**Given exercise**. Pull out every line of the rows below that contains the string "kern", matching case exactly.

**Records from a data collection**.
· · · · · · ·

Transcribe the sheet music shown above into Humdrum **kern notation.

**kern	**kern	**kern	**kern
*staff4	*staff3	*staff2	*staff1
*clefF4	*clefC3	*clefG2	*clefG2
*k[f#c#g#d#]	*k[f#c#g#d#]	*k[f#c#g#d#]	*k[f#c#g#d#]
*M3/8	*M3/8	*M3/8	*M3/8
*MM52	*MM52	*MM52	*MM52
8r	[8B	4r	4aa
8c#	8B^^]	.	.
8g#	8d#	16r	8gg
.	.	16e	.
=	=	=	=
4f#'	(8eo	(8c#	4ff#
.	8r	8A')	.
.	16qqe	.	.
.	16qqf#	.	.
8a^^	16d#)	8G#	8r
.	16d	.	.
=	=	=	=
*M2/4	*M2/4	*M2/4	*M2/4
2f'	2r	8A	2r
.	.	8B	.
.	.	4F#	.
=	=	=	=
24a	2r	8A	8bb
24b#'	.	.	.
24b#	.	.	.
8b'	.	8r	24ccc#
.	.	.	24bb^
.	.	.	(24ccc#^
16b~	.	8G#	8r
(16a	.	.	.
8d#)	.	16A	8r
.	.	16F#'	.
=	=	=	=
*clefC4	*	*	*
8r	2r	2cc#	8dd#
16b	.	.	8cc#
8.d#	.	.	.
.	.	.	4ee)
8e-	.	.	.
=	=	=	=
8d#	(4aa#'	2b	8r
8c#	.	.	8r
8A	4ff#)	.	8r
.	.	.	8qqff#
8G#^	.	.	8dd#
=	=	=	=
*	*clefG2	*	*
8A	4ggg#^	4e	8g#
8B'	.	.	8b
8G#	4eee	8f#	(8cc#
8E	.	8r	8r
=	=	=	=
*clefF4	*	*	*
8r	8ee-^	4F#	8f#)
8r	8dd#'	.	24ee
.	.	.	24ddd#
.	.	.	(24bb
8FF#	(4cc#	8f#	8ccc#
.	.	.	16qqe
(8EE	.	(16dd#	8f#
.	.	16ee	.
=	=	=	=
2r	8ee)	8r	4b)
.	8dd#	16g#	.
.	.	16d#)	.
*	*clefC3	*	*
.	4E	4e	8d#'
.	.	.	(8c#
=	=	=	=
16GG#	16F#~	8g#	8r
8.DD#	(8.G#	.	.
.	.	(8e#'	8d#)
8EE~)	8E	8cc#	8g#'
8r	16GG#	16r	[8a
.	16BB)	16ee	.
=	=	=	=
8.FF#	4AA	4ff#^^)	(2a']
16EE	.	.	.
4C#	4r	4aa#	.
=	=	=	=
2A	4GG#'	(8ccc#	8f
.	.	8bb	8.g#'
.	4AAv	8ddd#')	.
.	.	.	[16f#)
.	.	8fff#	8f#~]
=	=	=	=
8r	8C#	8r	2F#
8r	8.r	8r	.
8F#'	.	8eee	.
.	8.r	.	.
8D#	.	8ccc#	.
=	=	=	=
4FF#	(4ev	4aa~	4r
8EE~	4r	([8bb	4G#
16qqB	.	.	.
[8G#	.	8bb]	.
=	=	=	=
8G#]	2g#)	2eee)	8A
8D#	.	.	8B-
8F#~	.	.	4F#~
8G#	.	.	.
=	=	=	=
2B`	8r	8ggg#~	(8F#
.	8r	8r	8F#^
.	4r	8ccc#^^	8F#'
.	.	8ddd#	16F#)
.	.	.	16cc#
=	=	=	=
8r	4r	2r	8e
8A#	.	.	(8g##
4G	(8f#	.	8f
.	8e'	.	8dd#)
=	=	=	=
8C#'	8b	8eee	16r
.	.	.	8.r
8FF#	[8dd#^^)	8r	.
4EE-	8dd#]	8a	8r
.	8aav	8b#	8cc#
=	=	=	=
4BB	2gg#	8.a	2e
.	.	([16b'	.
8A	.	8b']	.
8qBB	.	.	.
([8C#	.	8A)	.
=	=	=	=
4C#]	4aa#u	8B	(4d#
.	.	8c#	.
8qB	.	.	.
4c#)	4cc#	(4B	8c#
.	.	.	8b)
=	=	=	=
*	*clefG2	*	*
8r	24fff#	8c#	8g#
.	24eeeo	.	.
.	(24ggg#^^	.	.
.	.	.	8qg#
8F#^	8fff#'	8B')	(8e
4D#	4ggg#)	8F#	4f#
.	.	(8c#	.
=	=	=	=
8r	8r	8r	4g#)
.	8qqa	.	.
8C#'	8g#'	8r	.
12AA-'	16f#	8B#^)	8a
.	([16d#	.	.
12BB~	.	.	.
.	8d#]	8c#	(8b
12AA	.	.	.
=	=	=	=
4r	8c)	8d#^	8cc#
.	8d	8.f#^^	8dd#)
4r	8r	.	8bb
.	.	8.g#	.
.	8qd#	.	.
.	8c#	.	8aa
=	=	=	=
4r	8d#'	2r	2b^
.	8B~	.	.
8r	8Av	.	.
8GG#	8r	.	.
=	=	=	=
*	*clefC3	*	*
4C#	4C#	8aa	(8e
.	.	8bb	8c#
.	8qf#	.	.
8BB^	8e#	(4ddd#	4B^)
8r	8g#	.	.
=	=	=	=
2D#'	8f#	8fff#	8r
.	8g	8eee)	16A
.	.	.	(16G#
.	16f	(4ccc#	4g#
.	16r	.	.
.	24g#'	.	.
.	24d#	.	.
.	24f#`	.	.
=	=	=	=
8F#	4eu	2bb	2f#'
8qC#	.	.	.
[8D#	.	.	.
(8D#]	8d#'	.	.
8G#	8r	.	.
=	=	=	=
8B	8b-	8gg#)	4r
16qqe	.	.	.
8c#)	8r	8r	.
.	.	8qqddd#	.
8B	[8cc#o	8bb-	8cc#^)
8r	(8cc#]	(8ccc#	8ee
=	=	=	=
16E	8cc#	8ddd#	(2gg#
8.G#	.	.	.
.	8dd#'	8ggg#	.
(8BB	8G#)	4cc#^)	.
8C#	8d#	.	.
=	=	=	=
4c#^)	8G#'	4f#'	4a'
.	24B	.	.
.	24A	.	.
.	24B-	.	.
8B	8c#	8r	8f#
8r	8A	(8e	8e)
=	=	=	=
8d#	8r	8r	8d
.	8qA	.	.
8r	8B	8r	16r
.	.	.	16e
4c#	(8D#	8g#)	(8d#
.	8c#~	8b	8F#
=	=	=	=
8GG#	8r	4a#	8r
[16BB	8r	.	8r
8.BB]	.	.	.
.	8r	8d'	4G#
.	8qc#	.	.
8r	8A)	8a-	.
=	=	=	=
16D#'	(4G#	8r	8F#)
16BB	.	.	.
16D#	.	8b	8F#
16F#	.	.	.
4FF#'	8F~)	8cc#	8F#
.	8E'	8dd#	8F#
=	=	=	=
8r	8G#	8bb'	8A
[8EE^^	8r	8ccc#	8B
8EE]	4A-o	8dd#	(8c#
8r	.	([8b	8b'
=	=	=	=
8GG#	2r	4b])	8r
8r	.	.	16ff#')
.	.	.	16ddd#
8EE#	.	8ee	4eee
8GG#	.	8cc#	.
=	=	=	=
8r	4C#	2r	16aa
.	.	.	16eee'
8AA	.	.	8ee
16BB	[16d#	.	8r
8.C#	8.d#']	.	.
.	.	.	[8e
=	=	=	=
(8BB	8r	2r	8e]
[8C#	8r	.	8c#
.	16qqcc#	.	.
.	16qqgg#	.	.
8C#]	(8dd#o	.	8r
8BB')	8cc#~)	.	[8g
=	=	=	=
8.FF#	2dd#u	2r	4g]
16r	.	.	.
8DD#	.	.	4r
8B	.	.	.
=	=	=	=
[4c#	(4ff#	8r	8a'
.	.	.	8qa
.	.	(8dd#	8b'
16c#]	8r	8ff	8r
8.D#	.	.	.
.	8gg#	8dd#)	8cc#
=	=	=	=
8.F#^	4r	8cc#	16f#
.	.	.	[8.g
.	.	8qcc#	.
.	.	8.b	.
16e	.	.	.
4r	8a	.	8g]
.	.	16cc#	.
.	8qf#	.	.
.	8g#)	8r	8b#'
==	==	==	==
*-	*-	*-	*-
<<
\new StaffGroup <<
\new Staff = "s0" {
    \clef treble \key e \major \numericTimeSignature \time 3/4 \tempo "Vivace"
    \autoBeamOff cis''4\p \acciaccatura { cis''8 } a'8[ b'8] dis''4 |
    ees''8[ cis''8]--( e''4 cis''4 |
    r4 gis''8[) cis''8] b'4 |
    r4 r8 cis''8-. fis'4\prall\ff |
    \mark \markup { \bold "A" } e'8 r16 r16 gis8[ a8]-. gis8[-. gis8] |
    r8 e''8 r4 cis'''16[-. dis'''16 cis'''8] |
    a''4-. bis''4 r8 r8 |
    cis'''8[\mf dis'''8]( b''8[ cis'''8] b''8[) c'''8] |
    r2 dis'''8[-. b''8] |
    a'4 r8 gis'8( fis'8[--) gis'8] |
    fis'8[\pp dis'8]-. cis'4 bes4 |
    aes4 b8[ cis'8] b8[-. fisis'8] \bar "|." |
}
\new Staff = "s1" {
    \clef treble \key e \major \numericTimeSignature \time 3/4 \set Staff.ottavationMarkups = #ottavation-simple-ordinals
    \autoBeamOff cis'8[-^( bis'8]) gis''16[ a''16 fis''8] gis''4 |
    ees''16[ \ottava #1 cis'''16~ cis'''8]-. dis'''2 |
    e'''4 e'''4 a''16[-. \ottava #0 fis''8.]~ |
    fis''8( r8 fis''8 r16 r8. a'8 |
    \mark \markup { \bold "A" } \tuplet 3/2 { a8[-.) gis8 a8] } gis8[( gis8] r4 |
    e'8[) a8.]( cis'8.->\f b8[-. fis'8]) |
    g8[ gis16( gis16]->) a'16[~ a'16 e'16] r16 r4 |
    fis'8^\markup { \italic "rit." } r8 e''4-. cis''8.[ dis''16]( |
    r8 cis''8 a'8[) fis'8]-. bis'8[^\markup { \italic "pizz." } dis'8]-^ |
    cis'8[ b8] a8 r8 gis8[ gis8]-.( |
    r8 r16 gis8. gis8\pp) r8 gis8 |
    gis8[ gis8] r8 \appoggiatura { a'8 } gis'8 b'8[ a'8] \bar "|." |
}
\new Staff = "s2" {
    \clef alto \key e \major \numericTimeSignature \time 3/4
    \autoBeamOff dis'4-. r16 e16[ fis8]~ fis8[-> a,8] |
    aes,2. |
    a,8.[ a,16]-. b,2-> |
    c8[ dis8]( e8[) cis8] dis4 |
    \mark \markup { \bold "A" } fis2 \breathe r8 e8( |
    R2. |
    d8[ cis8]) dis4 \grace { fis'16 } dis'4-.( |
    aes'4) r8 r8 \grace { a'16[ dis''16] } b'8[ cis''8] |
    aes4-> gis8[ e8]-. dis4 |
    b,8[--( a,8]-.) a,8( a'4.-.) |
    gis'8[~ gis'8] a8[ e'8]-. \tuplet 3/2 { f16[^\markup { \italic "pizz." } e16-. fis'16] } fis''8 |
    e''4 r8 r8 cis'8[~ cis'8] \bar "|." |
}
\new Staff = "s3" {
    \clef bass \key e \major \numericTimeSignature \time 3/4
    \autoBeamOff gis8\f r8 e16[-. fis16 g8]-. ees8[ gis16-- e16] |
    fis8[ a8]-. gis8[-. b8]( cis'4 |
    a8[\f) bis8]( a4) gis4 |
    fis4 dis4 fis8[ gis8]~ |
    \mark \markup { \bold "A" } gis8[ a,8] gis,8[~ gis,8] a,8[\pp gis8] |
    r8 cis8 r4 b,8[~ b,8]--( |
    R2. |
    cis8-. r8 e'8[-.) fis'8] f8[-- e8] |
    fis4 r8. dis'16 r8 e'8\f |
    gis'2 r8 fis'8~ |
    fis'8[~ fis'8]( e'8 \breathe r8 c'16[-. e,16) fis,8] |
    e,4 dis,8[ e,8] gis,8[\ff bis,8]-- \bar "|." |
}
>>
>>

· · · · · · ·

**Solution to this exercise**.
Transcribe the sheet music shown above into Humdrum **kern notation.
**kern	**kern	**kern	**kern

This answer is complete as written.